◆ **WHAT IS NEEDED**
Copy out each of the lines below word for word, keeping every character and space unchanged.

◆ **THE DATA**
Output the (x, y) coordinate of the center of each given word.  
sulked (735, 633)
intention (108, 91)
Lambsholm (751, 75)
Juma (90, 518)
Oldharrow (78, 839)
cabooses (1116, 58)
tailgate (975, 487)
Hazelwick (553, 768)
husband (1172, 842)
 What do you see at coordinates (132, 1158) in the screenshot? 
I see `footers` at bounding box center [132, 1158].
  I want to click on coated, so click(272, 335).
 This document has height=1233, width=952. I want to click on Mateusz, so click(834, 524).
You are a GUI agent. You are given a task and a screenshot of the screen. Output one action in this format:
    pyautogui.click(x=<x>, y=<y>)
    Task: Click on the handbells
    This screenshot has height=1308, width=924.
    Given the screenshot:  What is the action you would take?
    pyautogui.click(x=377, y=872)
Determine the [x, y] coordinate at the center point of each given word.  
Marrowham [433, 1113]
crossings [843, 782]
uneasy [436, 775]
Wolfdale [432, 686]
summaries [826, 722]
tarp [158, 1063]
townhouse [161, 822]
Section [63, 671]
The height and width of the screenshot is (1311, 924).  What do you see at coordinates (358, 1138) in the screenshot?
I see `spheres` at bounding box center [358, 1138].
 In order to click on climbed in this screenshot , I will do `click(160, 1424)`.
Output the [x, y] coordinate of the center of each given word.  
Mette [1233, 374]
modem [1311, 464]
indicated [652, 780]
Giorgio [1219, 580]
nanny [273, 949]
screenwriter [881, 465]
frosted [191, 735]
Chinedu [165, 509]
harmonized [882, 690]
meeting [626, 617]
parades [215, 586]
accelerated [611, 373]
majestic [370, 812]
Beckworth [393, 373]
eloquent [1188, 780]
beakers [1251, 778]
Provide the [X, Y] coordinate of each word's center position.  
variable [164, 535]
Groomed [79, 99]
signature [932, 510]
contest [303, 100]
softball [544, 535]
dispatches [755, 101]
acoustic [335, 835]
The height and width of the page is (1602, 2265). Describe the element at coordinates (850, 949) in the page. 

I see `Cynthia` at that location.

◆ **RESPONSE FOR THIS EXERCISE**
Output the (x, y) coordinate of the center of each given word.  
sulked (735, 633)
intention (108, 91)
Lambsholm (751, 75)
Juma (90, 518)
Oldharrow (78, 839)
cabooses (1116, 58)
tailgate (975, 487)
Hazelwick (553, 768)
husband (1172, 842)
 What do you see at coordinates (132, 1158) in the screenshot? 
I see `footers` at bounding box center [132, 1158].
  I want to click on coated, so click(272, 335).
 This document has height=1233, width=952. I want to click on Mateusz, so click(834, 524).
You are a GUI agent. You are given a task and a screenshot of the screen. Output one action in this format:
    pyautogui.click(x=<x>, y=<y>)
    Task: Click on the handbells
    This screenshot has height=1308, width=924.
    Given the screenshot:  What is the action you would take?
    pyautogui.click(x=377, y=872)
Determine the [x, y] coordinate at the center point of each given word.  
Marrowham [433, 1113]
crossings [843, 782]
uneasy [436, 775]
Wolfdale [432, 686]
summaries [826, 722]
tarp [158, 1063]
townhouse [161, 822]
Section [63, 671]
The height and width of the screenshot is (1311, 924).  What do you see at coordinates (358, 1138) in the screenshot?
I see `spheres` at bounding box center [358, 1138].
 In order to click on climbed in this screenshot , I will do `click(160, 1424)`.
Output the [x, y] coordinate of the center of each given word.  
Mette [1233, 374]
modem [1311, 464]
indicated [652, 780]
Giorgio [1219, 580]
nanny [273, 949]
screenwriter [881, 465]
frosted [191, 735]
Chinedu [165, 509]
harmonized [882, 690]
meeting [626, 617]
parades [215, 586]
accelerated [611, 373]
majestic [370, 812]
Beckworth [393, 373]
eloquent [1188, 780]
beakers [1251, 778]
Provide the [X, Y] coordinate of each word's center position.  
variable [164, 535]
Groomed [79, 99]
signature [932, 510]
contest [303, 100]
softball [544, 535]
dispatches [755, 101]
acoustic [335, 835]
The height and width of the page is (1602, 2265). Describe the element at coordinates (850, 949) in the page. 

I see `Cynthia` at that location.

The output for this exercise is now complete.